» **Source data**:
******************************

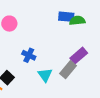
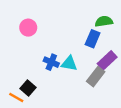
blue rectangle: (66, 17) -> (93, 39), moved, turned -70
cyan triangle: (45, 75) -> (69, 63), moved, turned -42

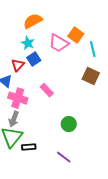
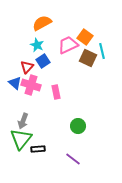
pink trapezoid: (59, 43) -> (68, 45), turned 125
brown square: (91, 76) -> (88, 58), moved
pink rectangle: (47, 90) -> (56, 92), turned 32
pink cross: (18, 98) -> (31, 85), moved

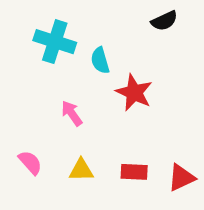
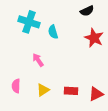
red star: (134, 93) -> (94, 38), moved
pink semicircle: (30, 162) -> (16, 86), turned -136
yellow triangle: (81, 170) -> (43, 90), turned -32

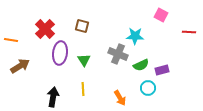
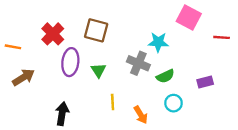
pink square: (161, 15) -> (189, 18), size x1.5
brown square: (82, 26) -> (96, 30), size x1.5
purple rectangle: (162, 70) -> (205, 82), moved
yellow line: (83, 89) -> (113, 102), moved

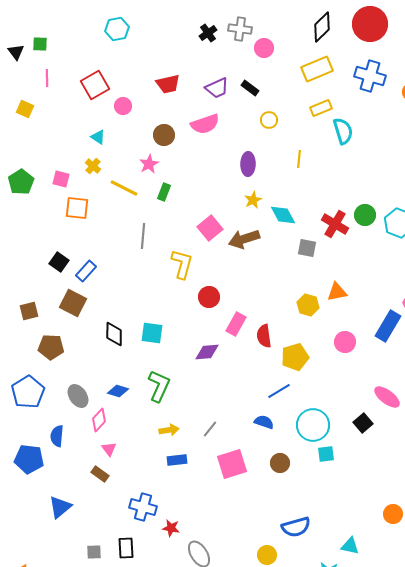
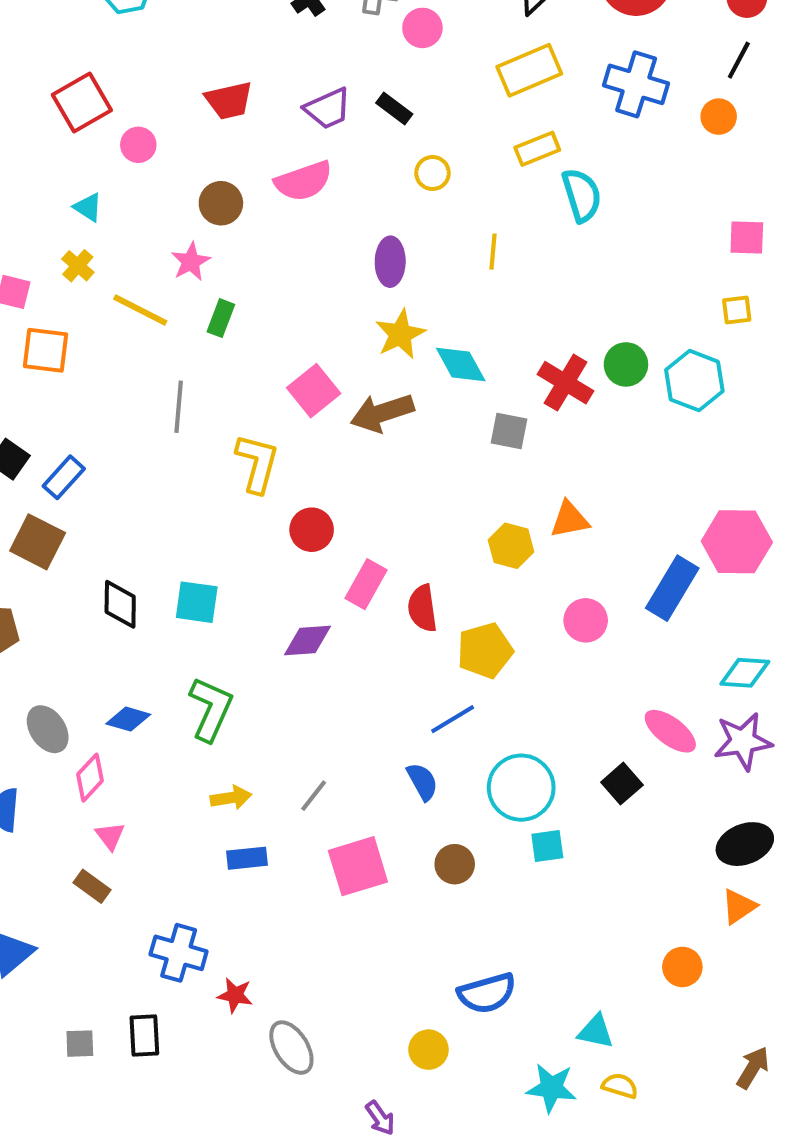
yellow star: (253, 200) -> (400, 334), size x1.4
blue semicircle: (264, 422) -> (422, 782), turned 42

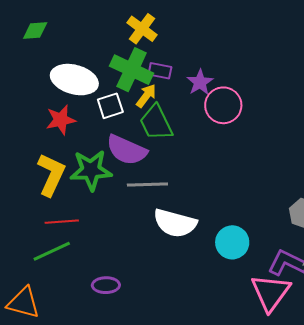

******************************

» **About this task**:
Copy only the lines running from the one that holds "brown square: (82, 26) -> (96, 30), size x1.5" through the last line of the data, and include both of those lines. Do not copy any pictures.

» **Task solution**:
brown square: (82, 26) -> (96, 30), size x1.5
purple rectangle: (162, 70) -> (205, 82), moved
yellow line: (83, 89) -> (113, 102), moved

yellow star: (253, 200) -> (400, 334), size x1.4
blue semicircle: (264, 422) -> (422, 782), turned 42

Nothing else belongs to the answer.